[MATERIAL SUPPLIED — start]
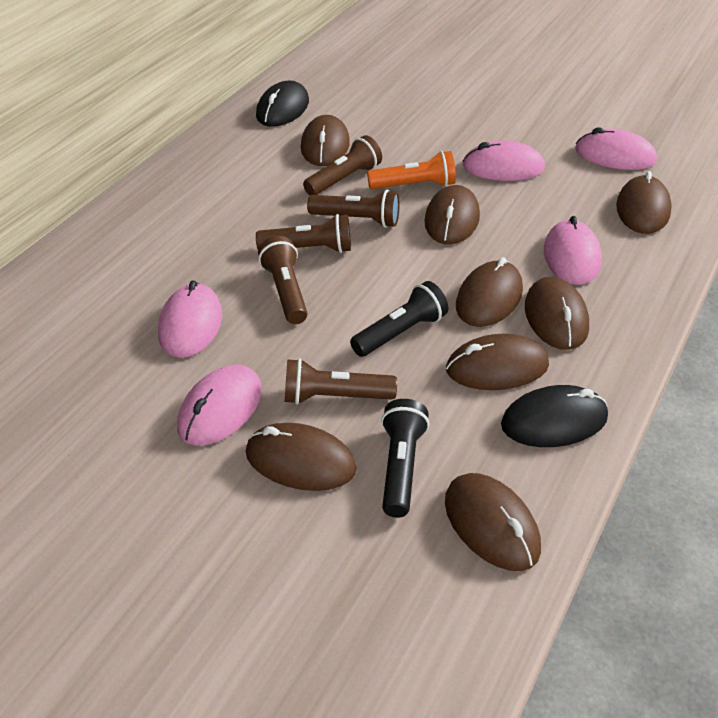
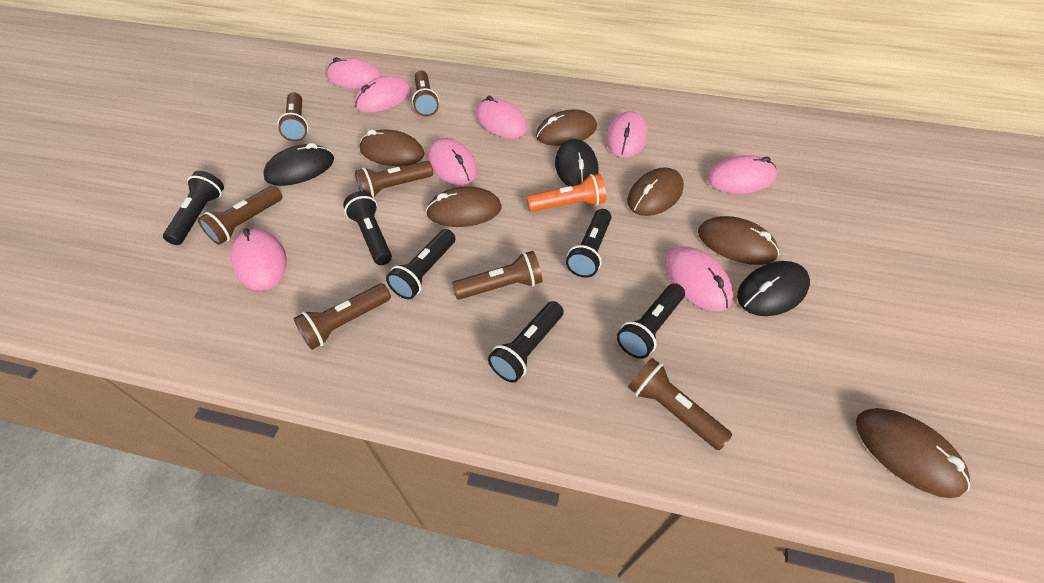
black flashlight: 2 -> 6
black mouse: 2 -> 3
brown flashlight: 5 -> 7
brown mouse: 8 -> 6
pink mouse: 5 -> 8

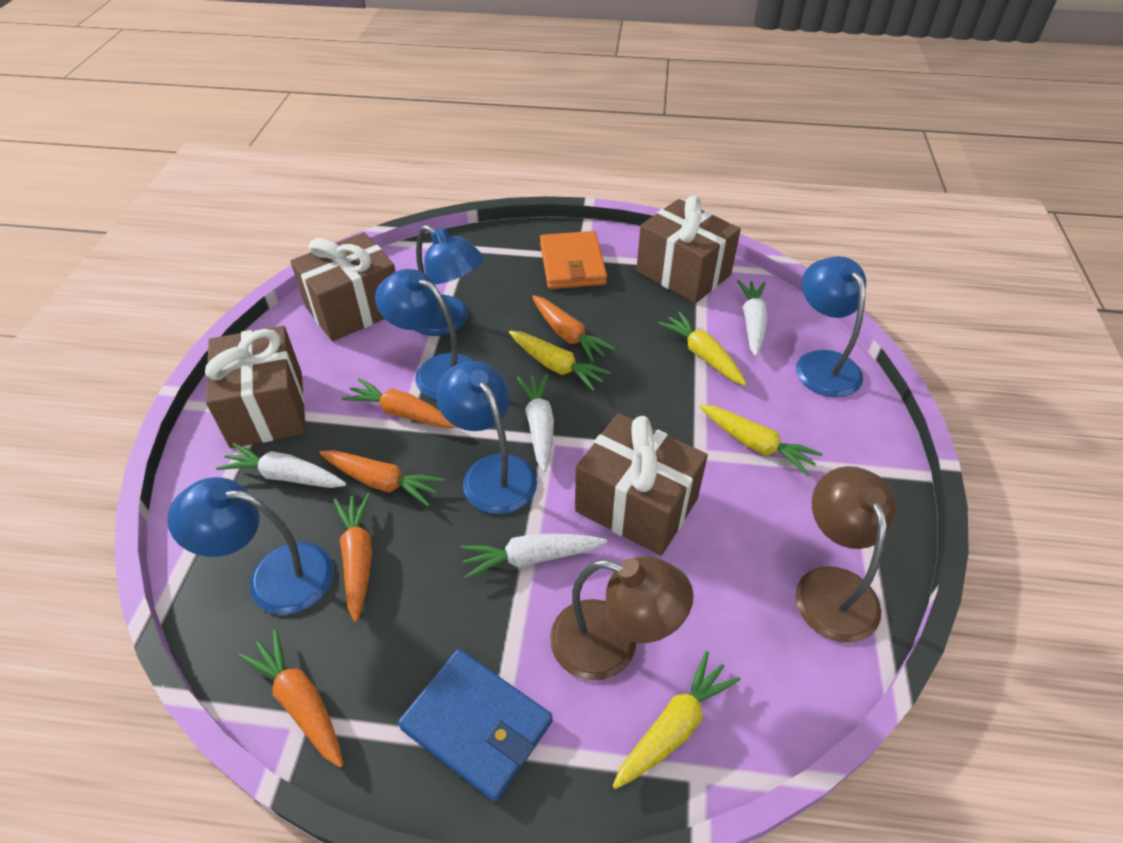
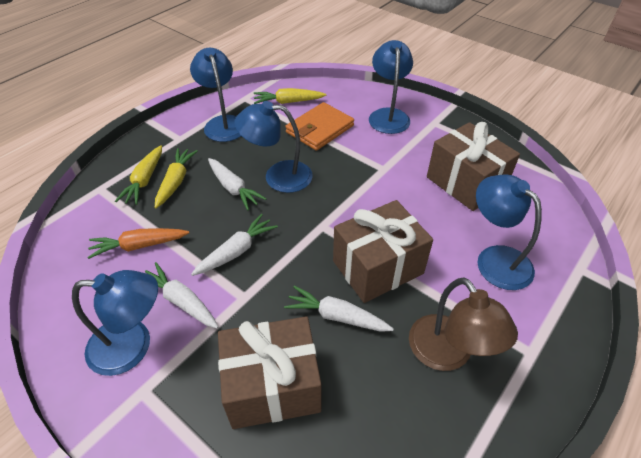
blue wallet: 1 -> 0
brown gift: 4 -> 3
brown lamp: 2 -> 1
orange carrot: 5 -> 1
yellow carrot: 4 -> 3

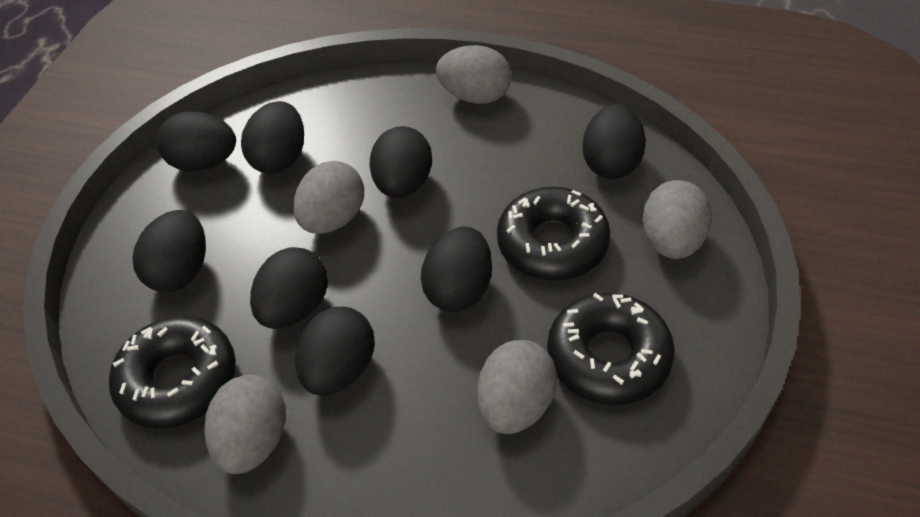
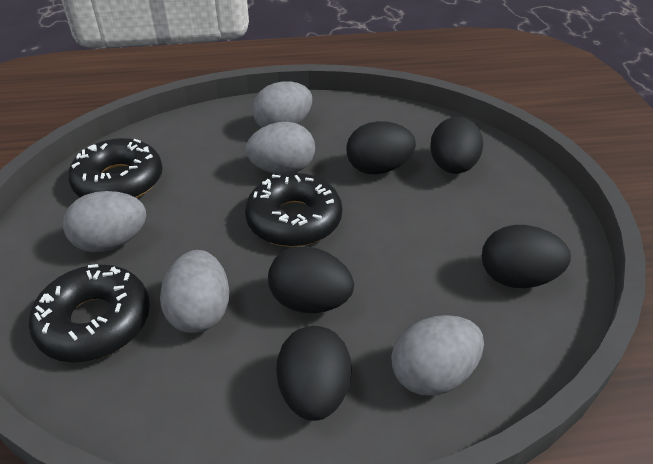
black egg: 8 -> 5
[MATERIAL SUPPLIED — finish]
EXERCISE DESCRIPTION
Your task is to return the entries above exactly, with no pictures.

TASK ANSWER
black flashlight: 2 -> 6
black mouse: 2 -> 3
brown flashlight: 5 -> 7
brown mouse: 8 -> 6
pink mouse: 5 -> 8

blue wallet: 1 -> 0
brown gift: 4 -> 3
brown lamp: 2 -> 1
orange carrot: 5 -> 1
yellow carrot: 4 -> 3

black egg: 8 -> 5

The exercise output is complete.